> **WORK TO COMPLETE**
Set down, please, exactly the lines below that run from the line with "R24: 56k (+9V, n6) -> 18k (+9V, n6)" to the line with "C4: 100nF (GND, VDD) -> 100nF (GND, U6/Q9)", both lines included.

(Revision tracking records)
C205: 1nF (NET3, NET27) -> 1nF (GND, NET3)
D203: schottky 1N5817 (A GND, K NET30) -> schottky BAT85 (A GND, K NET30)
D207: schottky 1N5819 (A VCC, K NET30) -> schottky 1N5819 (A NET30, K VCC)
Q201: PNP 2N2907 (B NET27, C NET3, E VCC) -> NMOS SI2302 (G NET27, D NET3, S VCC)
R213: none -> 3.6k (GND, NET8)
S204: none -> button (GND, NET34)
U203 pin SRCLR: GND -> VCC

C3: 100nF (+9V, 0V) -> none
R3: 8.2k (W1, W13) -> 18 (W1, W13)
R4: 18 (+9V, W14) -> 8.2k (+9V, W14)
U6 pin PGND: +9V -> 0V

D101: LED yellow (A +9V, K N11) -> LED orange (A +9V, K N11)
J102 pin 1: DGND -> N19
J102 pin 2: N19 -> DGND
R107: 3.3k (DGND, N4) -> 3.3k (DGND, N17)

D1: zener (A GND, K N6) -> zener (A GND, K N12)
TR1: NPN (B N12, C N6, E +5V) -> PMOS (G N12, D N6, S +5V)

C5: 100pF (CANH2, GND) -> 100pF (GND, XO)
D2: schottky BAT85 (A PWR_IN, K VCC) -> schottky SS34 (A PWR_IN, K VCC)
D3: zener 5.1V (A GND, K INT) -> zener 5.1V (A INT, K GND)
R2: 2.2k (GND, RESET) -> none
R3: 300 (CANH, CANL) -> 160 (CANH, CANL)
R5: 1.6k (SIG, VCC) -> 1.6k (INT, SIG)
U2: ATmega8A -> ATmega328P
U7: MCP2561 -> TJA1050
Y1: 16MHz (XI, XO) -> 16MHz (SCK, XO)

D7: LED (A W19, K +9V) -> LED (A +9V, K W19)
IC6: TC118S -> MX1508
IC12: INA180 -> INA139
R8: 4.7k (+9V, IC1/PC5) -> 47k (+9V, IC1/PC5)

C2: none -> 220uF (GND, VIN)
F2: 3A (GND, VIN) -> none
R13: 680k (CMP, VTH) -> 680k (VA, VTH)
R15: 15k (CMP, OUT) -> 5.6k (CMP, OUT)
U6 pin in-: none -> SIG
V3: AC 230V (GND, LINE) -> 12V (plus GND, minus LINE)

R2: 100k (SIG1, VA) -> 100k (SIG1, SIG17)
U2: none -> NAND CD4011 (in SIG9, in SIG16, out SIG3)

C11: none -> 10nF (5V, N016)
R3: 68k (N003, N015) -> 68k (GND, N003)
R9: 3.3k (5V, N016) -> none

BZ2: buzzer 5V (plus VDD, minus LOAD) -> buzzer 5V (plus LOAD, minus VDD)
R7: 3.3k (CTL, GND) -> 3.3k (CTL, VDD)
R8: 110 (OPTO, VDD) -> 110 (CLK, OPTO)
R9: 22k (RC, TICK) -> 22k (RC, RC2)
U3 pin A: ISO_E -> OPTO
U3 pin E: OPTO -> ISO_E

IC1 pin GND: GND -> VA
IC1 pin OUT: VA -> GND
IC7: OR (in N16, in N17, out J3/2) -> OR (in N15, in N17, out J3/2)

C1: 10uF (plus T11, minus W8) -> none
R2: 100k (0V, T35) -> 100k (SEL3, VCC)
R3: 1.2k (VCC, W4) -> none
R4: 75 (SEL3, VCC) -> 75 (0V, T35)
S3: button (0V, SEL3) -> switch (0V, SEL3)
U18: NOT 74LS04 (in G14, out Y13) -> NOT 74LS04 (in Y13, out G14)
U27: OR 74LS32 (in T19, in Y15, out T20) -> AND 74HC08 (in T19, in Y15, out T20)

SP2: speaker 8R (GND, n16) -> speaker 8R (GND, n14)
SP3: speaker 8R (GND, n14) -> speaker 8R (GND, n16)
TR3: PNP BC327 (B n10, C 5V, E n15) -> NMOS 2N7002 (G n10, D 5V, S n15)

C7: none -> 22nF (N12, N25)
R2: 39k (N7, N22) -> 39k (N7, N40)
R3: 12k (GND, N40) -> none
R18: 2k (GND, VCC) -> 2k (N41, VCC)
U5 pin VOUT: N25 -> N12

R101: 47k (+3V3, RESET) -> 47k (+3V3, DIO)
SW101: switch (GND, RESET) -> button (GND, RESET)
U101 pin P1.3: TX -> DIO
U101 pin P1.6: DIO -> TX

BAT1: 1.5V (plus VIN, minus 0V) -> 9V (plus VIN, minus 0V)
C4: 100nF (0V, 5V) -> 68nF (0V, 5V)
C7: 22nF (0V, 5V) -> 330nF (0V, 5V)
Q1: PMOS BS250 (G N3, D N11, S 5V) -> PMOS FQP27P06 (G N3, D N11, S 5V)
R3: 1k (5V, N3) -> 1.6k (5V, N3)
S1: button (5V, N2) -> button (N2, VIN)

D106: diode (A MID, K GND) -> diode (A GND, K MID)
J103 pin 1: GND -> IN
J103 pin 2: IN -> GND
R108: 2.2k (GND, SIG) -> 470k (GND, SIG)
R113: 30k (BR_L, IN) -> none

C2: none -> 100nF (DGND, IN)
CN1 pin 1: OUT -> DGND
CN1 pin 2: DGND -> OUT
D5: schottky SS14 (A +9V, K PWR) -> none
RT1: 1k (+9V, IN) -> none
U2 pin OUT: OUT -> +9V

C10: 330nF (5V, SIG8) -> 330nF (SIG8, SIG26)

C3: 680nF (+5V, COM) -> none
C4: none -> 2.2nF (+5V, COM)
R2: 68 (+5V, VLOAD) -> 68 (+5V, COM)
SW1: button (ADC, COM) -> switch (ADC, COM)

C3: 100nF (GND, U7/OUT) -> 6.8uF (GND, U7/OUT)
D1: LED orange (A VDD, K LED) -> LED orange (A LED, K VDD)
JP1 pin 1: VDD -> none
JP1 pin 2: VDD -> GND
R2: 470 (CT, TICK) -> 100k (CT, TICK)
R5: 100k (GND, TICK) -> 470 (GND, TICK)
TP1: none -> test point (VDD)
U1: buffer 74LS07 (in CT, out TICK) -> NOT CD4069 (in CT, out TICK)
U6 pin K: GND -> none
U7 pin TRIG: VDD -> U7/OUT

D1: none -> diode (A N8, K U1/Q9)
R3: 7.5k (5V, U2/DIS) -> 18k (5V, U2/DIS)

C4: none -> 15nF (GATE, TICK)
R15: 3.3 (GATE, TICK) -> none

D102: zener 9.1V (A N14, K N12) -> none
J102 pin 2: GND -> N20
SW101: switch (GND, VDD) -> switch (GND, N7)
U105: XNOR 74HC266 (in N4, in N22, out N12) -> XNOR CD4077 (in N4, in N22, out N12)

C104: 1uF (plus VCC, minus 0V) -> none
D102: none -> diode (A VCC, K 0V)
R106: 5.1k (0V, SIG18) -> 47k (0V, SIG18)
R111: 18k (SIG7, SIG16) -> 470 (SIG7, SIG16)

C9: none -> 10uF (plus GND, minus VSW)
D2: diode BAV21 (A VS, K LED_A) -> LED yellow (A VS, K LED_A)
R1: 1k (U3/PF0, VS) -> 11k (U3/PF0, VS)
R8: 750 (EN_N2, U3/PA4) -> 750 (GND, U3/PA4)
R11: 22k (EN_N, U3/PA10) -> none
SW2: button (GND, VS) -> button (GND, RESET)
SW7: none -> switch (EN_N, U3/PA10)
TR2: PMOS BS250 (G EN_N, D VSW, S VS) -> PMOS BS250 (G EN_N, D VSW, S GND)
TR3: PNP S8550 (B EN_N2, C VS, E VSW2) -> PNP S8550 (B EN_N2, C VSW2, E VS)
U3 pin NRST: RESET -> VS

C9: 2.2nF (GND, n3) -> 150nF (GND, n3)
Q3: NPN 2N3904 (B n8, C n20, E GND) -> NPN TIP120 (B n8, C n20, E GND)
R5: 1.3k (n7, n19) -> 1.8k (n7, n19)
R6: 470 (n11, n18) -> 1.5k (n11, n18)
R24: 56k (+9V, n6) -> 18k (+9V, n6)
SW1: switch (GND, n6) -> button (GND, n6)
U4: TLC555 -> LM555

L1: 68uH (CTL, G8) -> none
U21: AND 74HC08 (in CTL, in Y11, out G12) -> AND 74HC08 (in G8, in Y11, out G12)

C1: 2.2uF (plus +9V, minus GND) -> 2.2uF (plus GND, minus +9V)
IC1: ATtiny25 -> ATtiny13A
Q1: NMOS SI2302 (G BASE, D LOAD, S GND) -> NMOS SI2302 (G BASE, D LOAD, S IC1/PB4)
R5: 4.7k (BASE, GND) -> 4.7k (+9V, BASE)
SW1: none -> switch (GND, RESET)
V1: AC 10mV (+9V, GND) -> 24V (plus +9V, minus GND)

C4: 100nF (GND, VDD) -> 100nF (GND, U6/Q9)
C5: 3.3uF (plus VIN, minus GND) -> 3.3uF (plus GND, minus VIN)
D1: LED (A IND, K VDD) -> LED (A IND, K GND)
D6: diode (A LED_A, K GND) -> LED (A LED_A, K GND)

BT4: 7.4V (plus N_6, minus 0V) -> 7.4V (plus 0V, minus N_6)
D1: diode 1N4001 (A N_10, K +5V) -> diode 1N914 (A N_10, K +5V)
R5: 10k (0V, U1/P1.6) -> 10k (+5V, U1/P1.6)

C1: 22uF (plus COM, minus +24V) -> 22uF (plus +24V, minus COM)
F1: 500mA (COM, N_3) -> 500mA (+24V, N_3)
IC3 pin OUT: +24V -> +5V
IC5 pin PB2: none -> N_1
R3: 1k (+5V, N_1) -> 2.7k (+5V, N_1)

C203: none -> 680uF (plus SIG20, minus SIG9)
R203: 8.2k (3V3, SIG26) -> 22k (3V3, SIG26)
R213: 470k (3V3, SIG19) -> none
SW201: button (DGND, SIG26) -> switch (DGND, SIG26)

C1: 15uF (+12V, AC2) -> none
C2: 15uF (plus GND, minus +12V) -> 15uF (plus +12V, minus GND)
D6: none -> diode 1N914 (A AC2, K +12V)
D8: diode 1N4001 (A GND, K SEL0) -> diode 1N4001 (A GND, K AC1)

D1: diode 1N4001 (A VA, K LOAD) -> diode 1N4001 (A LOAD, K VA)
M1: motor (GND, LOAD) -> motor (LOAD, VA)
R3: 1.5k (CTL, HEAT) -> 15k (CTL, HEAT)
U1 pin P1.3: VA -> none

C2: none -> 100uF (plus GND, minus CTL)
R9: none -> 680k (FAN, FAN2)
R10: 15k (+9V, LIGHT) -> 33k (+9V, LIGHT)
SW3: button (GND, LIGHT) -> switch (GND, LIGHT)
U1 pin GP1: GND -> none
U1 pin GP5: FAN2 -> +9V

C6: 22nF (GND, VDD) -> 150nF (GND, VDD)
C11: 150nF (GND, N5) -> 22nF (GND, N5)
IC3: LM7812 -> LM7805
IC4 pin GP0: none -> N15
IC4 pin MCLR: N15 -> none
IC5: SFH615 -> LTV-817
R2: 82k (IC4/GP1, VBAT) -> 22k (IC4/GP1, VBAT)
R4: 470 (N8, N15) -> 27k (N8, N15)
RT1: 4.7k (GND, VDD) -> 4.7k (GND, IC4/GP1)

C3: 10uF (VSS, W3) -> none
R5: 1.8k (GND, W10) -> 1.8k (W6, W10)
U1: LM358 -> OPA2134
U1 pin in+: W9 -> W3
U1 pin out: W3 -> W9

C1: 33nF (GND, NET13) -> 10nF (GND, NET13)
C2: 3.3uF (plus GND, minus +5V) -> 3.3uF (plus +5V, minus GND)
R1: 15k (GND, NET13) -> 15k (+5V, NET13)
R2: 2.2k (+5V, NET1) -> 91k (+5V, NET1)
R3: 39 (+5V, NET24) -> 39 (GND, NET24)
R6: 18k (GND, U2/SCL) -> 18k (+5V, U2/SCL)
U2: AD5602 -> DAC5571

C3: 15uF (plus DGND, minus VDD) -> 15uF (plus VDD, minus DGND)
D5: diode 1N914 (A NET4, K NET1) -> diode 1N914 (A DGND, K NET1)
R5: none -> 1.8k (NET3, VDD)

> **RESULT FOR THIS EXERCISE**
R24: 56k (+9V, n6) -> 18k (+9V, n6)
SW1: switch (GND, n6) -> button (GND, n6)
U4: TLC555 -> LM555

L1: 68uH (CTL, G8) -> none
U21: AND 74HC08 (in CTL, in Y11, out G12) -> AND 74HC08 (in G8, in Y11, out G12)

C1: 2.2uF (plus +9V, minus GND) -> 2.2uF (plus GND, minus +9V)
IC1: ATtiny25 -> ATtiny13A
Q1: NMOS SI2302 (G BASE, D LOAD, S GND) -> NMOS SI2302 (G BASE, D LOAD, S IC1/PB4)
R5: 4.7k (BASE, GND) -> 4.7k (+9V, BASE)
SW1: none -> switch (GND, RESET)
V1: AC 10mV (+9V, GND) -> 24V (plus +9V, minus GND)

C4: 100nF (GND, VDD) -> 100nF (GND, U6/Q9)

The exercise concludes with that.